*OBJECTIVE*. Copy all lines in which the word "Segment" can be found.

(begin)

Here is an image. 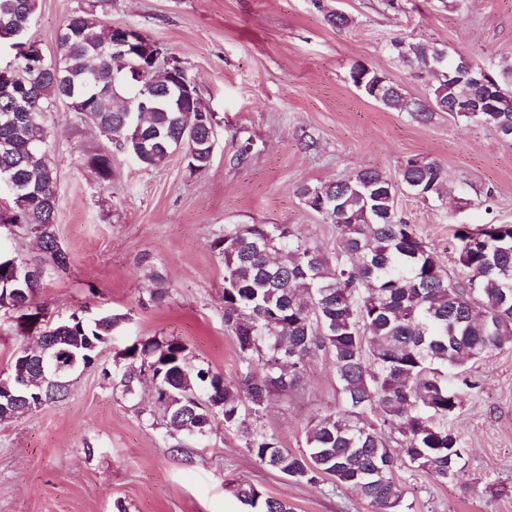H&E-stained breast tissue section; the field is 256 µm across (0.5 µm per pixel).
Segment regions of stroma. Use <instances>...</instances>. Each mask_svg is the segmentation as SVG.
<instances>
[{
  "label": "stroma",
  "mask_w": 512,
  "mask_h": 512,
  "mask_svg": "<svg viewBox=\"0 0 512 512\" xmlns=\"http://www.w3.org/2000/svg\"><path fill=\"white\" fill-rule=\"evenodd\" d=\"M81 8L176 57L217 121L212 163L194 175L178 154L142 166L66 106L46 116L44 155L59 173L56 222L71 265L45 278L37 302L53 322L124 315L103 367L139 339L175 336L191 362L236 379L242 363L224 328V263L210 243L228 224H287L333 252L336 227L305 208L295 194L301 184L366 165L397 180L408 158L436 160L446 196L426 202L399 185L396 210L453 280L461 275L457 225L512 224V142L442 112L418 122L350 80L364 63L425 98L426 78L399 57L395 39L433 42L502 69L512 64V0H38L28 39L54 56L59 29ZM337 11L349 27L327 23ZM88 152L111 154L110 182L84 164ZM154 274L168 284L158 303L148 292ZM466 376L474 387L448 420L463 439L458 474L438 484L402 467L407 512H512V348L470 361ZM151 405V387L130 400L90 370L65 402L0 421V512H242L234 489L244 481L294 512H369L347 487L290 481L245 447L247 430L259 426L284 449L306 452L308 420L340 405L326 354L310 359L298 390L261 419H216L206 437L177 451L161 426L140 416Z\"/></svg>",
  "instance_id": "1"
}]
</instances>
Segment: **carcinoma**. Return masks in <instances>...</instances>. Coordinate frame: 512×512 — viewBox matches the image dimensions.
Returning a JSON list of instances; mask_svg holds the SVG:
<instances>
[{
    "mask_svg": "<svg viewBox=\"0 0 512 512\" xmlns=\"http://www.w3.org/2000/svg\"><path fill=\"white\" fill-rule=\"evenodd\" d=\"M37 0H0V28L20 31L1 37L17 50L18 93L0 92V140L14 150L0 151V180L18 189L12 204L0 208L11 225L40 243V264L65 273L71 263L55 224V172L43 158L48 136L45 114L66 101L115 145L147 168L180 150L192 174L212 162L215 116L201 99L183 102L167 80L150 74L157 88L149 111L138 124L124 122L122 106L136 98L147 80L133 76L136 58L112 49V26L79 10L57 36L58 56L46 72L29 66L26 32ZM437 46L418 42L409 62L430 76L428 102L454 109L458 121L512 129V101L491 112H469L473 91L457 80L460 55L434 62ZM86 164L104 181L112 176V157L94 152ZM402 184L427 201L441 198L445 174L433 159H408ZM296 195L320 213L319 202L334 201L339 248L329 256L294 234L286 224H228L210 244L224 262V327L234 337L245 364L233 382L210 367L187 363L184 342L174 336L147 337L128 346L103 378L117 379L122 395L132 396L144 374L166 389L172 404L156 397V411L174 447L205 436L215 419L236 424L246 409L254 415L300 382L308 359L331 355L340 385L338 410L311 419L306 426L308 452L282 448L265 430L248 435L246 448L262 466L288 480L316 484L329 477L357 490L371 512H401L402 490L396 472L408 464L440 483L458 473L463 443L442 425L462 402V385L448 382V371L512 347V224L456 227L455 253L464 277L448 279L428 243L413 224L396 215L395 191L381 169L364 166L347 178L302 184ZM28 261L0 267V308L36 319L23 331L31 342L14 353L11 373L0 389L17 386L24 354L37 336L54 337L52 351L64 363L97 357L120 329L123 316L103 313L79 322L51 323L36 303L41 284L28 279ZM236 496L246 512H293L286 500L242 482Z\"/></svg>",
    "mask_w": 512,
    "mask_h": 512,
    "instance_id": "obj_1",
    "label": "carcinoma"
}]
</instances>
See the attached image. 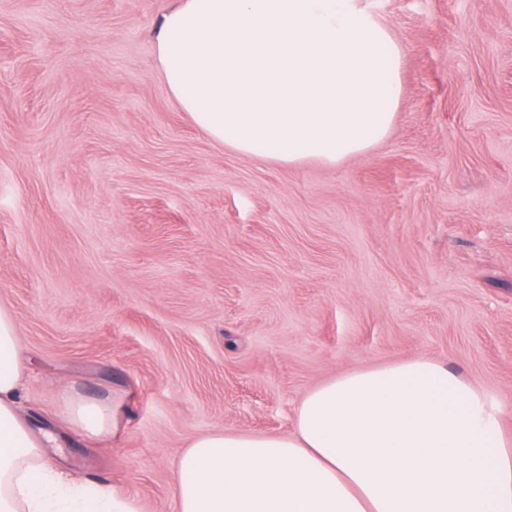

(end)

*REPLY TO THE EXERCISE*.
Segment regions of stroma. Use <instances>...</instances>. Each mask_svg is the segmentation as SVG.
Segment: **carcinoma**. Return masks in <instances>...</instances>. Coordinate frame: 512×512 — viewBox matches the image dimensions.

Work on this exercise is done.